**Description of the task**
Would you transcribe each entry that follows word for word, minus the images?

Difference listings:
----------------------------------------

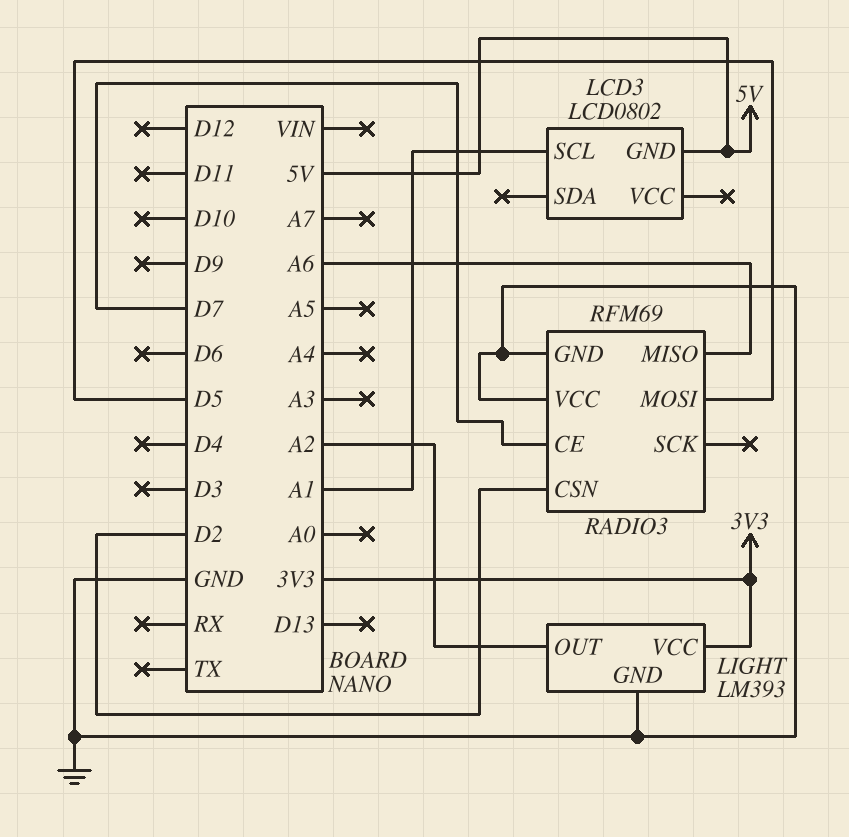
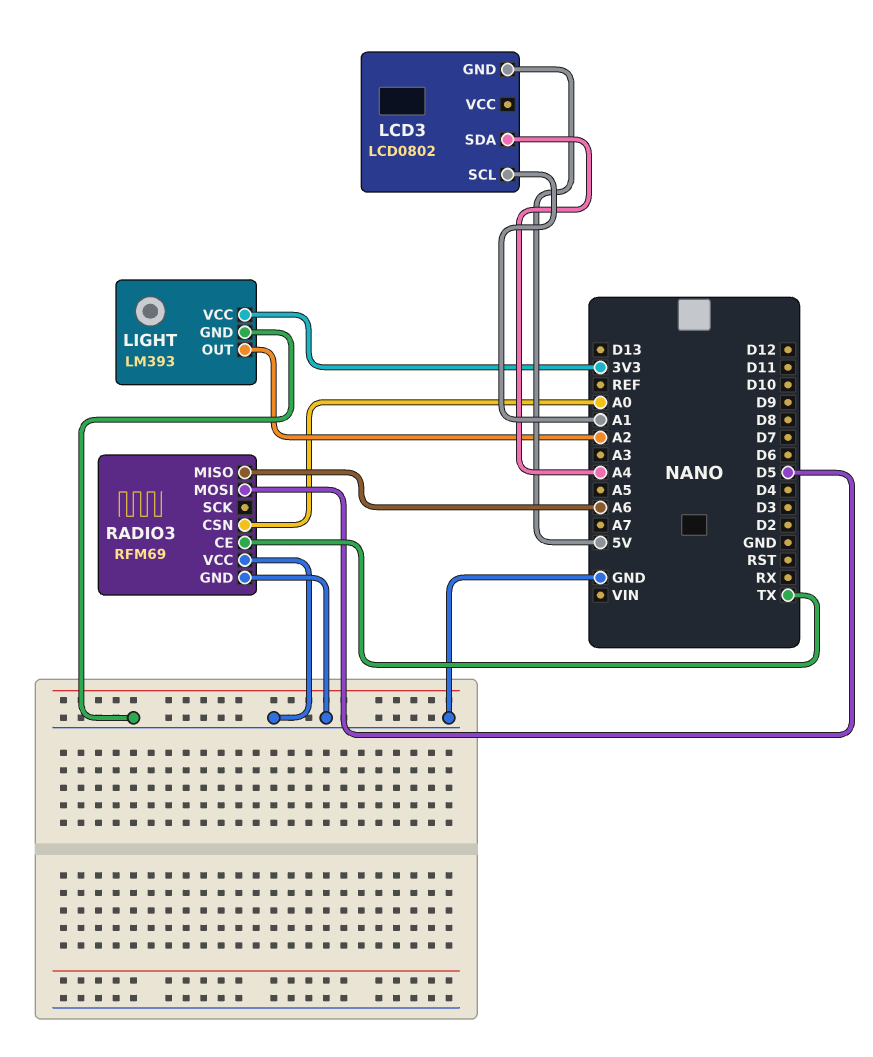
LCD3 pin SDA: none -> A4
RADIO3 pin CE: D7 -> TX
RADIO3 pin CSN: D2 -> A0

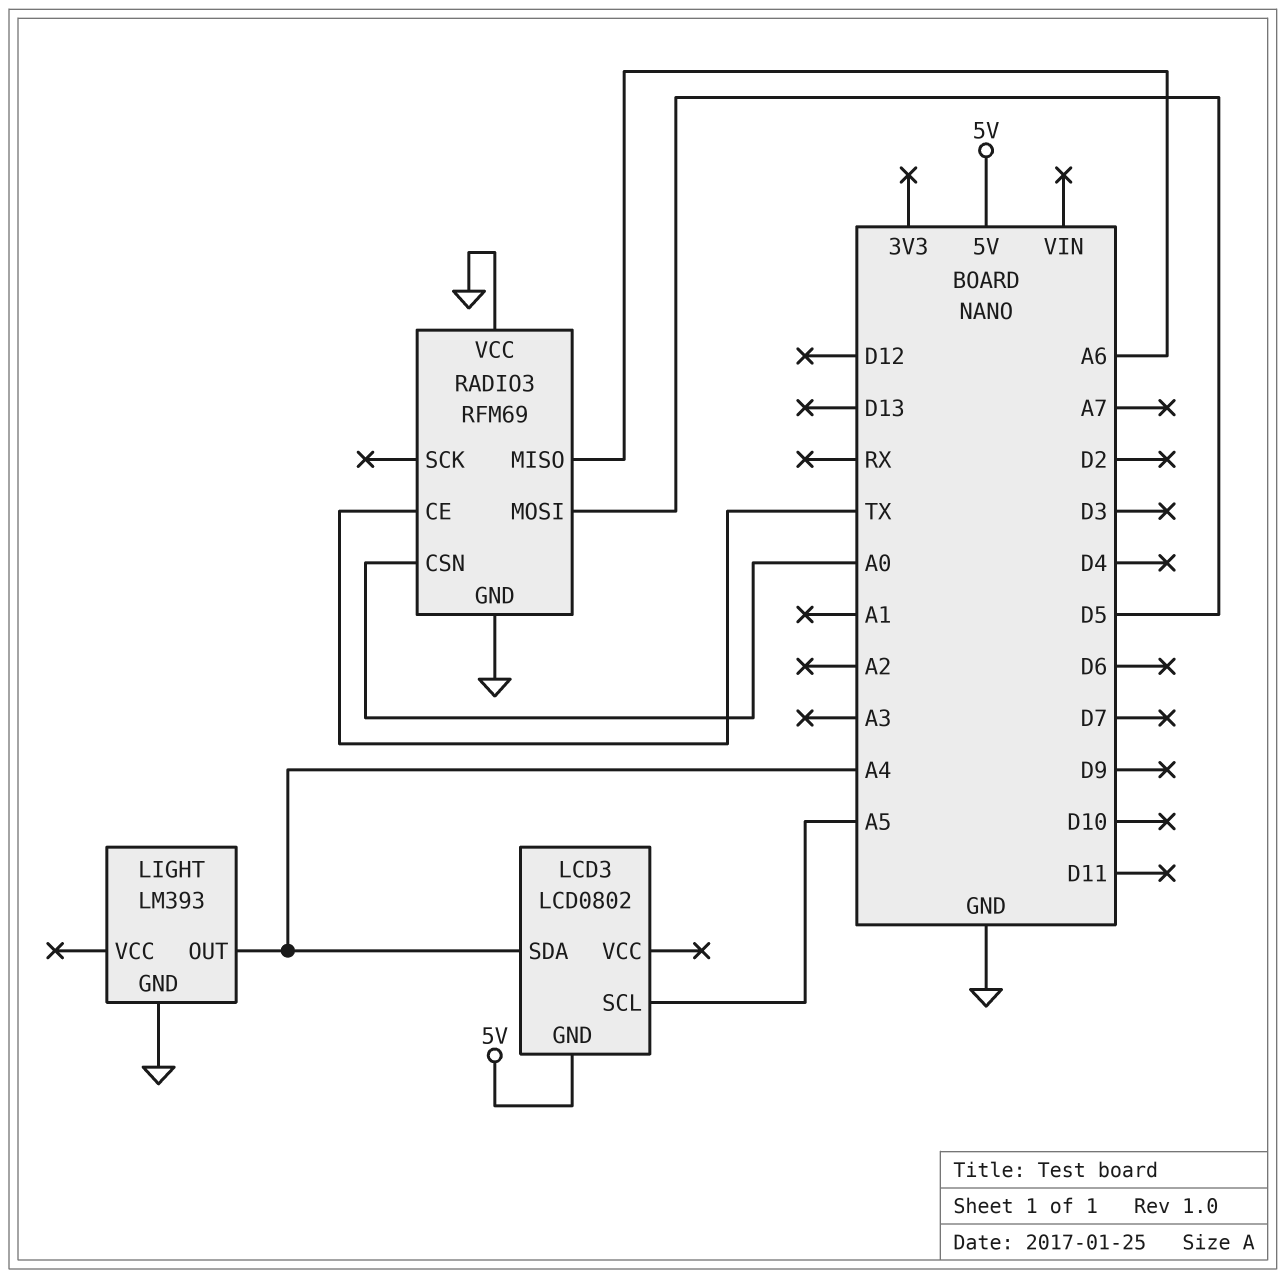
LCD3 pin SCL: A1 -> A5
LIGHT pin OUT: A2 -> A4
LIGHT pin VCC: 3V3 -> none

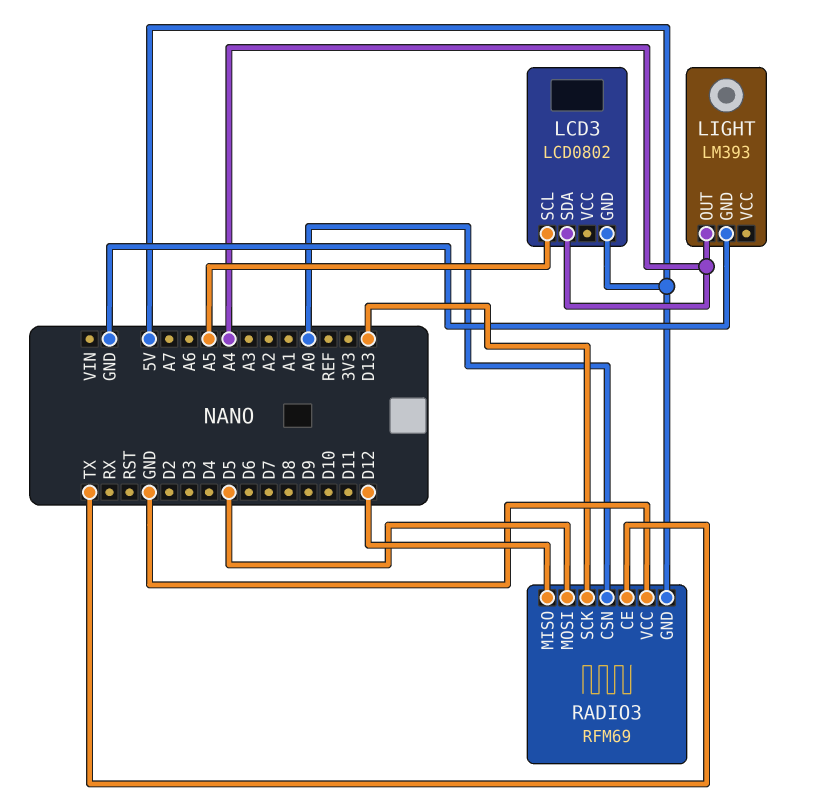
RADIO3 pin GND: GND -> 5V
RADIO3 pin MISO: A6 -> D12
RADIO3 pin SCK: none -> D13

----------------------------------------

**The answer**
LCD3 pin SDA: none -> A4
RADIO3 pin CE: D7 -> TX
RADIO3 pin CSN: D2 -> A0

LCD3 pin SCL: A1 -> A5
LIGHT pin OUT: A2 -> A4
LIGHT pin VCC: 3V3 -> none

RADIO3 pin GND: GND -> 5V
RADIO3 pin MISO: A6 -> D12
RADIO3 pin SCK: none -> D13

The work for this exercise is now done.